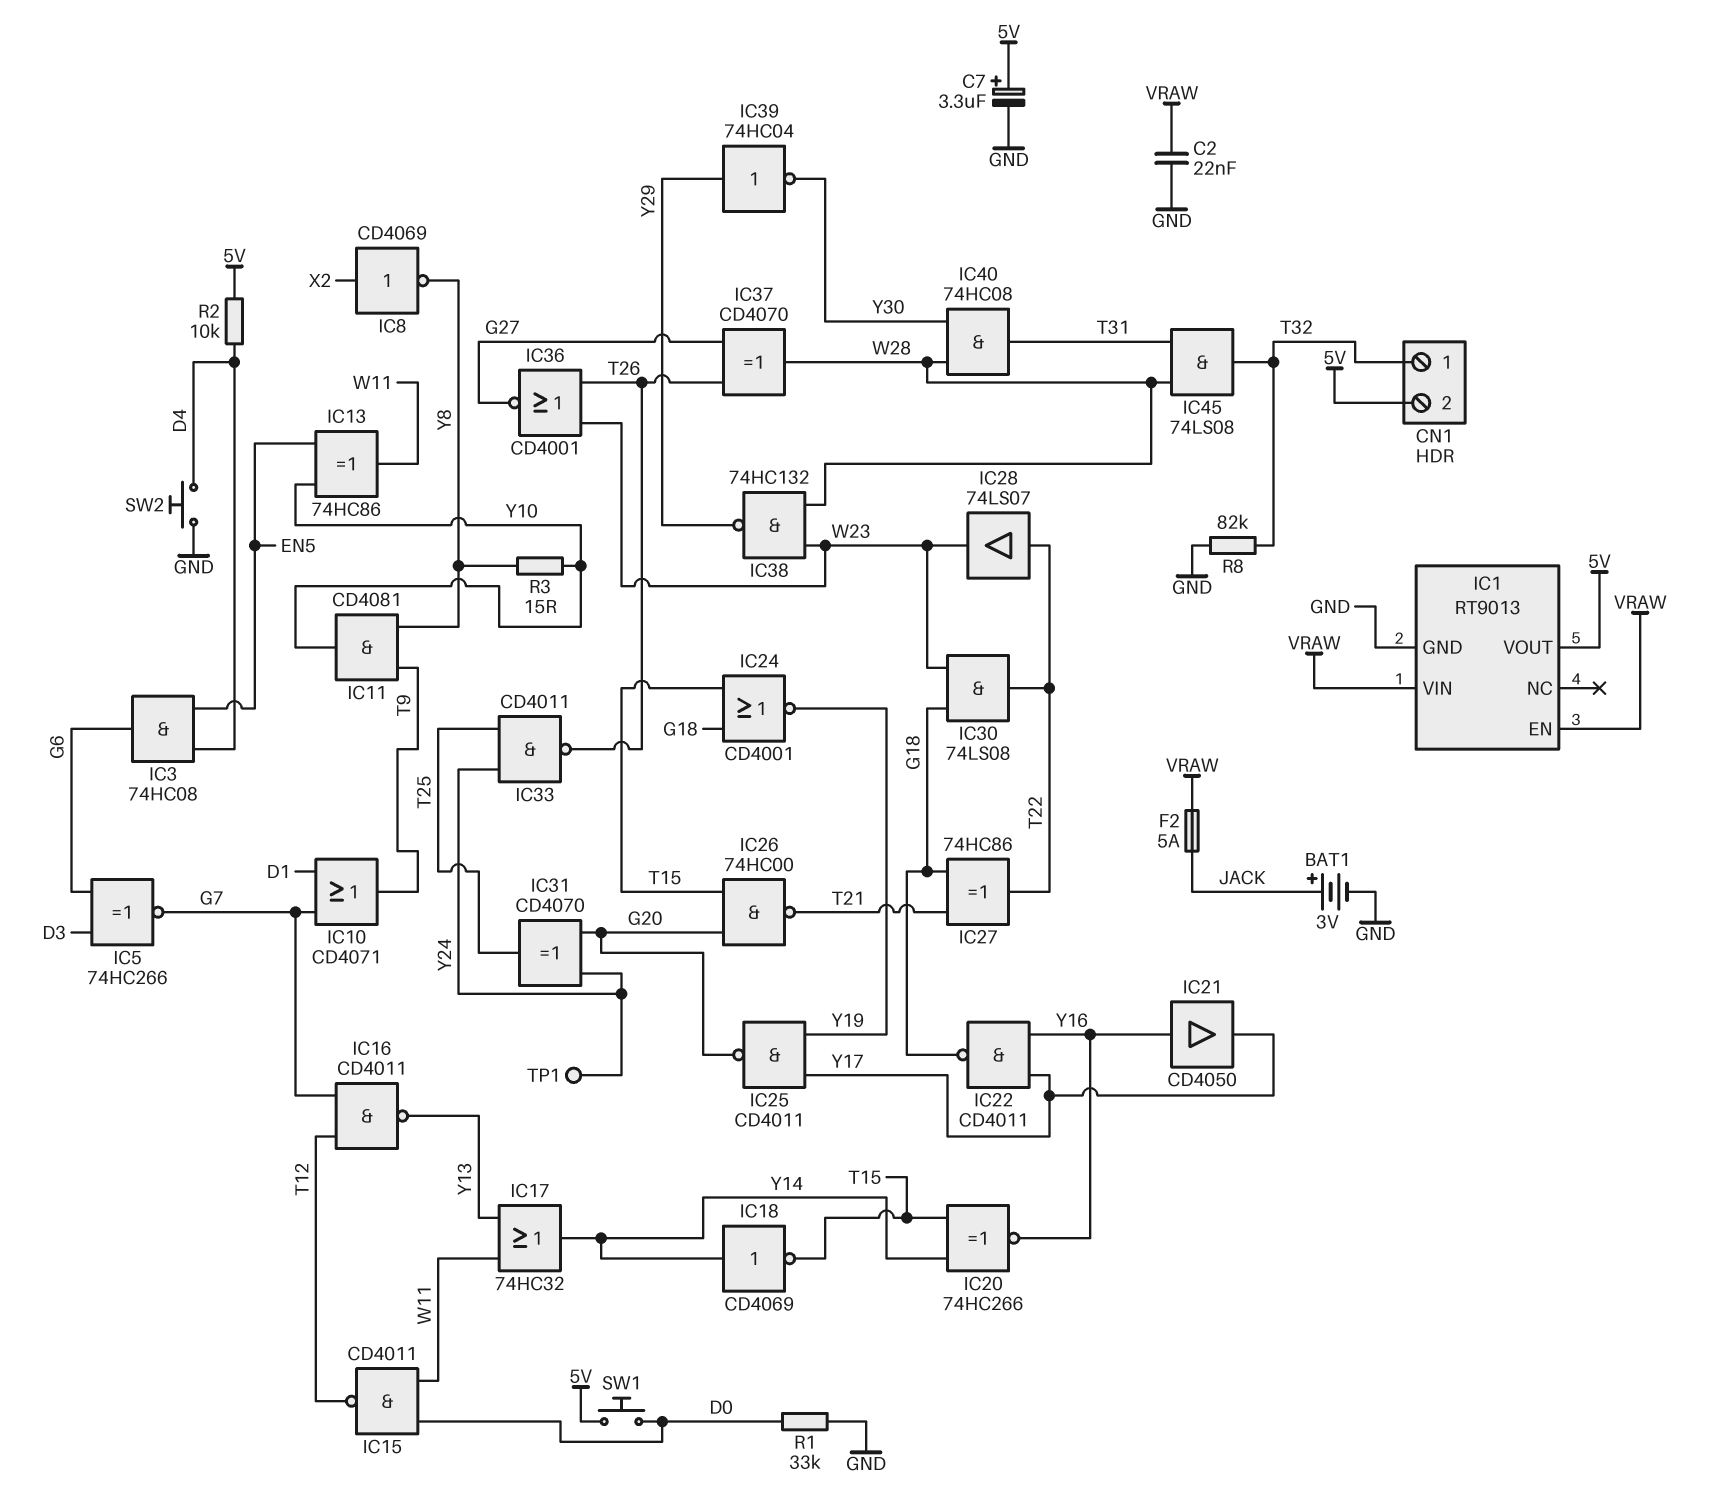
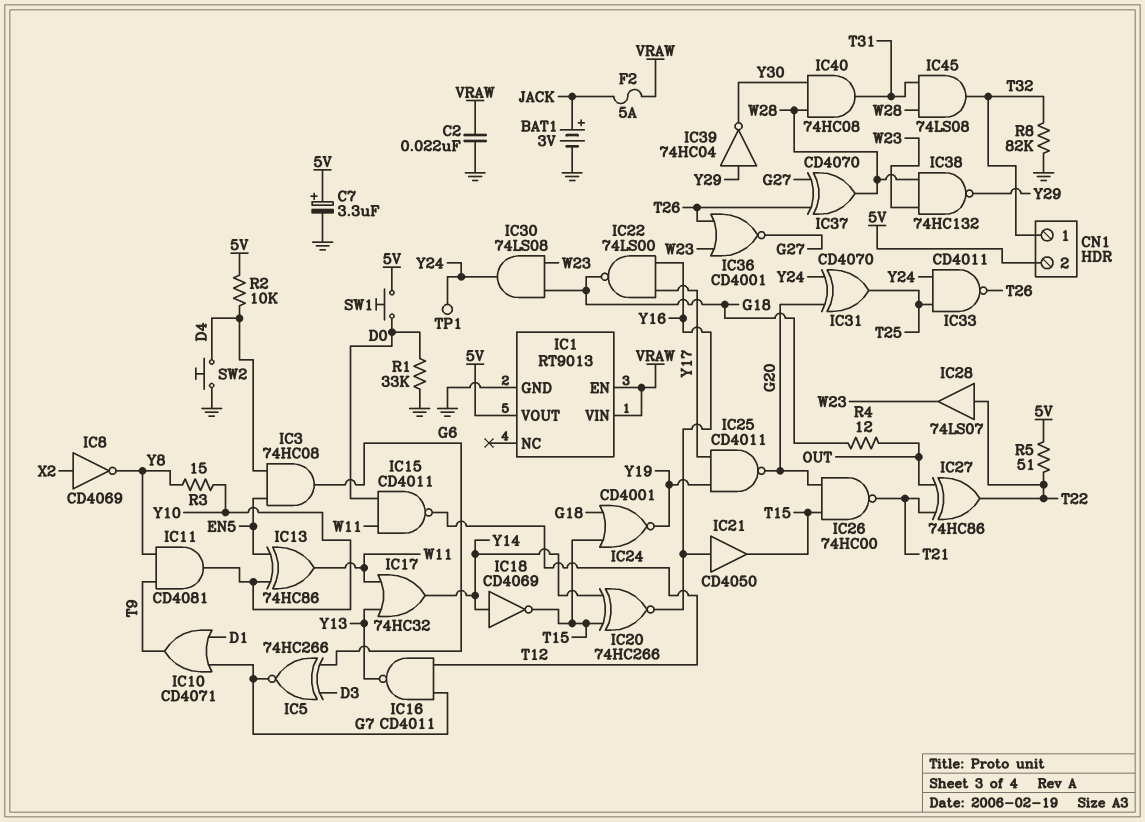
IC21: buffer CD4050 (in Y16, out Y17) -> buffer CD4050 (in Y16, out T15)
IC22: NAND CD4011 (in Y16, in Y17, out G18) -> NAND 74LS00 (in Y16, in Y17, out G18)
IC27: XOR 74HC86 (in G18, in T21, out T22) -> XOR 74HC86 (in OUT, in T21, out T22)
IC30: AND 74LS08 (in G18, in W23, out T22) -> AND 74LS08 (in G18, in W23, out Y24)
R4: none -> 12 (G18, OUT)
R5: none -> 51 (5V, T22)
-=-=-
- Exercise aim -
What you copy should begin at the line with "IC27: XOR 74HC86" and end at the final line of the listing, each line exactly as it is.

- Task answer -
IC27: XOR 74HC86 (in G18, in T21, out T22) -> XOR 74HC86 (in OUT, in T21, out T22)
IC30: AND 74LS08 (in G18, in W23, out T22) -> AND 74LS08 (in G18, in W23, out Y24)
R4: none -> 12 (G18, OUT)
R5: none -> 51 (5V, T22)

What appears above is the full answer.